▸ Work request: Only the lines of the data below from the one with "red 1x1 plate [310,158,350,191]" through the one with "yellow 1x1 plate [643,162,722,224]" are wanted. Repeat them exactly.
----- Exercise input -----
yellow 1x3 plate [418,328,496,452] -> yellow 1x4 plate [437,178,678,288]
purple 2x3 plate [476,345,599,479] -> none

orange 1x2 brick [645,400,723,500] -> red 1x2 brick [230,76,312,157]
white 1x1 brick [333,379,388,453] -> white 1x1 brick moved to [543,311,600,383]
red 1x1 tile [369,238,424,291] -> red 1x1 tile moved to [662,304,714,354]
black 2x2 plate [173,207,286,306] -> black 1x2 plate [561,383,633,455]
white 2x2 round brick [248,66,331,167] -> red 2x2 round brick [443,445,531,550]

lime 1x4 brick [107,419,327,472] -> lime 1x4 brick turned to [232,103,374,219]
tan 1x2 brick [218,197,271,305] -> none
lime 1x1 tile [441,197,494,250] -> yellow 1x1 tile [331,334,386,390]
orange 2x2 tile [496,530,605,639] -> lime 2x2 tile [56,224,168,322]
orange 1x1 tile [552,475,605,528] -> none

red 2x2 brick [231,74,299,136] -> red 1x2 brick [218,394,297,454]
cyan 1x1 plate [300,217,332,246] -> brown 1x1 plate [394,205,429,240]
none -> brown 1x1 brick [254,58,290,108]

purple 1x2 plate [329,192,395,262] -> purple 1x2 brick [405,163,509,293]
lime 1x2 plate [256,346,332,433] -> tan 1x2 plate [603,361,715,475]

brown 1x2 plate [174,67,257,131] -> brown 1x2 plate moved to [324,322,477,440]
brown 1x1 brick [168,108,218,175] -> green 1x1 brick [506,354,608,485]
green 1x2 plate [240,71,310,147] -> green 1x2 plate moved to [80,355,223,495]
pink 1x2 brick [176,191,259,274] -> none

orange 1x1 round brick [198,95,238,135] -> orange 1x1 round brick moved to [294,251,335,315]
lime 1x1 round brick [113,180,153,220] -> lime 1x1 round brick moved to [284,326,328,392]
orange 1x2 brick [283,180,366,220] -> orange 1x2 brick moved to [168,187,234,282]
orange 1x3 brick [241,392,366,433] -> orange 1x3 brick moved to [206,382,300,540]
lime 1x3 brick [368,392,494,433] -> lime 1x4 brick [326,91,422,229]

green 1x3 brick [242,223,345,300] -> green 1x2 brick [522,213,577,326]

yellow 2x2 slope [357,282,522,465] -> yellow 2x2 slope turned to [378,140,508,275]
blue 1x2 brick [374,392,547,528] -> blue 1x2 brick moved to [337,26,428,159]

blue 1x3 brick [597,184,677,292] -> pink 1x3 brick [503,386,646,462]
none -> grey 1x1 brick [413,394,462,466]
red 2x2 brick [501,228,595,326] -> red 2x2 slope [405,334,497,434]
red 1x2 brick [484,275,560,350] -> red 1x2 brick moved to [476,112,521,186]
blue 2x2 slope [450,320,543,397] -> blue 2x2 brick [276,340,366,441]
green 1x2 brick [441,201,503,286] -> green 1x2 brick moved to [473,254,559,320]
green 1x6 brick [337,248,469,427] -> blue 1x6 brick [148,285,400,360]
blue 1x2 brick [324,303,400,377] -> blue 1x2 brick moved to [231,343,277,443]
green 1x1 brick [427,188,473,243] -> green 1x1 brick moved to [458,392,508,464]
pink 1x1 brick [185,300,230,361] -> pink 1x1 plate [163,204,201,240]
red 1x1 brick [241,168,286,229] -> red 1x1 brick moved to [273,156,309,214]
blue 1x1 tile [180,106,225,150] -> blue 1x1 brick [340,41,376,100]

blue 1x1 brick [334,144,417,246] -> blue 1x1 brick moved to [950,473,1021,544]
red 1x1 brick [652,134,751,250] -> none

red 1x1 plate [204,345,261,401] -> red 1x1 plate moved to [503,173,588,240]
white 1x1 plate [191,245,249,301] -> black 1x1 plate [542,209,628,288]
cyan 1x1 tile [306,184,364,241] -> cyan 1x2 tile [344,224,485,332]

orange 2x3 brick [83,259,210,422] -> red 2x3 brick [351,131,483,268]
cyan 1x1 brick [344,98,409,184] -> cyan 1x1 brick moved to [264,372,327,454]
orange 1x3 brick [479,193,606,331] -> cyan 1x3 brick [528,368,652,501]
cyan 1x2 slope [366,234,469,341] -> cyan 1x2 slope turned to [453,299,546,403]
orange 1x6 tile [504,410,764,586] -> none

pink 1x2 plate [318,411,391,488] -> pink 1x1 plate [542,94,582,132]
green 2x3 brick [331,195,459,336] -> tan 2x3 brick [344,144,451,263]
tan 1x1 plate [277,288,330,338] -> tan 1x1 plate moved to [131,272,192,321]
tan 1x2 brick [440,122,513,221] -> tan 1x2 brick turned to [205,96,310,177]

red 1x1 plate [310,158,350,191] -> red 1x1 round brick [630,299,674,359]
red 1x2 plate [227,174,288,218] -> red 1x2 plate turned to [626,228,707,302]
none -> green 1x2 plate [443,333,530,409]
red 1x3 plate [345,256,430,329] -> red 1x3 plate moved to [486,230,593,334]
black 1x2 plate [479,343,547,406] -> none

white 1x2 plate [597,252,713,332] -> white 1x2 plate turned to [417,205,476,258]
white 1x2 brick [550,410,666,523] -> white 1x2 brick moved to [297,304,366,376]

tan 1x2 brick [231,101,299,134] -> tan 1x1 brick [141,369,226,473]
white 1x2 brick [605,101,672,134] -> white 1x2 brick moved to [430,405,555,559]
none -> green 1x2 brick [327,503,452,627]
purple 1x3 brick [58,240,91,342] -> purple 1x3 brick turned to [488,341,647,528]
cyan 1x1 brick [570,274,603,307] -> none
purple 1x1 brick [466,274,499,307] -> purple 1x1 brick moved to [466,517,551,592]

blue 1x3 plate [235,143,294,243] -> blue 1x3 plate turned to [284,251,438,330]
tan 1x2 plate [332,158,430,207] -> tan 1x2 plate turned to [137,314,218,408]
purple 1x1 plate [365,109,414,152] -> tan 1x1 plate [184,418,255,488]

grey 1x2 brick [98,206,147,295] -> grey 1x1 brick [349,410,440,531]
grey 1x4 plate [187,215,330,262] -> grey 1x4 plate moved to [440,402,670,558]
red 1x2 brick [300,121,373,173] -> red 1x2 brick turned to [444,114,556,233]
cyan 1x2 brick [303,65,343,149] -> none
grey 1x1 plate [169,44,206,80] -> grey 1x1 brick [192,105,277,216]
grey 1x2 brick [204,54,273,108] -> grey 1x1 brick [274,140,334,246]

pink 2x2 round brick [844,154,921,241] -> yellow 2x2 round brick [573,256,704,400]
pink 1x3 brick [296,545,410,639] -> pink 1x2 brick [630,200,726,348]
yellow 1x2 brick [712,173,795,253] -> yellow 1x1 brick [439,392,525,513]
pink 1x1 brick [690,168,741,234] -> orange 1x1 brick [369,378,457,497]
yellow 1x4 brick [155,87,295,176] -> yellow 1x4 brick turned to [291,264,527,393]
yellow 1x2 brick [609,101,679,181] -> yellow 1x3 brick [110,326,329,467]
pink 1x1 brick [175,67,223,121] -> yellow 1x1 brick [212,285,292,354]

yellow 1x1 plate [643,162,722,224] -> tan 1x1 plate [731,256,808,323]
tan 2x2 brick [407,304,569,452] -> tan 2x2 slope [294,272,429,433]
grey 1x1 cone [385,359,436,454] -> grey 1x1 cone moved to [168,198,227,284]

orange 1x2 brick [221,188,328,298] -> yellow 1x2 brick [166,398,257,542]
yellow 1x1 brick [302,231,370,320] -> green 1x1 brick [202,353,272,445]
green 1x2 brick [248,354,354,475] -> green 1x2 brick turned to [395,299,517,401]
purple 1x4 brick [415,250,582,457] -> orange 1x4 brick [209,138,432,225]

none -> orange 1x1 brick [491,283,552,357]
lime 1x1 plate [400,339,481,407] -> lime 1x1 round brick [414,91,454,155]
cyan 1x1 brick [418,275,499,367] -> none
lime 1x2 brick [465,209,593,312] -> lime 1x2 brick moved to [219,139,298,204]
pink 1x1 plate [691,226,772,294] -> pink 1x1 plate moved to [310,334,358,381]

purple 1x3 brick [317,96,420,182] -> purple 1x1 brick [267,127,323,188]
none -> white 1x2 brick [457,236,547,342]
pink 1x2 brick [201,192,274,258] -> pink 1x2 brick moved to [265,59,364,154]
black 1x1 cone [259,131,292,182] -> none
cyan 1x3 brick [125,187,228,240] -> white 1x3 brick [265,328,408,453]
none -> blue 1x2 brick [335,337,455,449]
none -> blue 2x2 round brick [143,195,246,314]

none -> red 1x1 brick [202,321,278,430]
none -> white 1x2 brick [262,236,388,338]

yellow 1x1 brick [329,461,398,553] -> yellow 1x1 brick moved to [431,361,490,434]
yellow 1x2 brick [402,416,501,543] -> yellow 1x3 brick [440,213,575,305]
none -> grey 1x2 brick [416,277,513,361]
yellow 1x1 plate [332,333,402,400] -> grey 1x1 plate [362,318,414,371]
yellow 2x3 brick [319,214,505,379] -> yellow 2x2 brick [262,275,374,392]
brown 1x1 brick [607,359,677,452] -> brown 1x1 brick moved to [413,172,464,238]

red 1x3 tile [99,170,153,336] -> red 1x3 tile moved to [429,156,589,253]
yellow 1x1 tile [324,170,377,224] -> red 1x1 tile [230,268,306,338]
-----
▸ Finished exercise:
red 1x1 plate [310,158,350,191] -> red 1x1 round brick [630,299,674,359]
red 1x2 plate [227,174,288,218] -> red 1x2 plate turned to [626,228,707,302]
none -> green 1x2 plate [443,333,530,409]
red 1x3 plate [345,256,430,329] -> red 1x3 plate moved to [486,230,593,334]
black 1x2 plate [479,343,547,406] -> none

white 1x2 plate [597,252,713,332] -> white 1x2 plate turned to [417,205,476,258]
white 1x2 brick [550,410,666,523] -> white 1x2 brick moved to [297,304,366,376]

tan 1x2 brick [231,101,299,134] -> tan 1x1 brick [141,369,226,473]
white 1x2 brick [605,101,672,134] -> white 1x2 brick moved to [430,405,555,559]
none -> green 1x2 brick [327,503,452,627]
purple 1x3 brick [58,240,91,342] -> purple 1x3 brick turned to [488,341,647,528]
cyan 1x1 brick [570,274,603,307] -> none
purple 1x1 brick [466,274,499,307] -> purple 1x1 brick moved to [466,517,551,592]

blue 1x3 plate [235,143,294,243] -> blue 1x3 plate turned to [284,251,438,330]
tan 1x2 plate [332,158,430,207] -> tan 1x2 plate turned to [137,314,218,408]
purple 1x1 plate [365,109,414,152] -> tan 1x1 plate [184,418,255,488]

grey 1x2 brick [98,206,147,295] -> grey 1x1 brick [349,410,440,531]
grey 1x4 plate [187,215,330,262] -> grey 1x4 plate moved to [440,402,670,558]
red 1x2 brick [300,121,373,173] -> red 1x2 brick turned to [444,114,556,233]
cyan 1x2 brick [303,65,343,149] -> none
grey 1x1 plate [169,44,206,80] -> grey 1x1 brick [192,105,277,216]
grey 1x2 brick [204,54,273,108] -> grey 1x1 brick [274,140,334,246]

pink 2x2 round brick [844,154,921,241] -> yellow 2x2 round brick [573,256,704,400]
pink 1x3 brick [296,545,410,639] -> pink 1x2 brick [630,200,726,348]
yellow 1x2 brick [712,173,795,253] -> yellow 1x1 brick [439,392,525,513]
pink 1x1 brick [690,168,741,234] -> orange 1x1 brick [369,378,457,497]
yellow 1x4 brick [155,87,295,176] -> yellow 1x4 brick turned to [291,264,527,393]
yellow 1x2 brick [609,101,679,181] -> yellow 1x3 brick [110,326,329,467]
pink 1x1 brick [175,67,223,121] -> yellow 1x1 brick [212,285,292,354]

yellow 1x1 plate [643,162,722,224] -> tan 1x1 plate [731,256,808,323]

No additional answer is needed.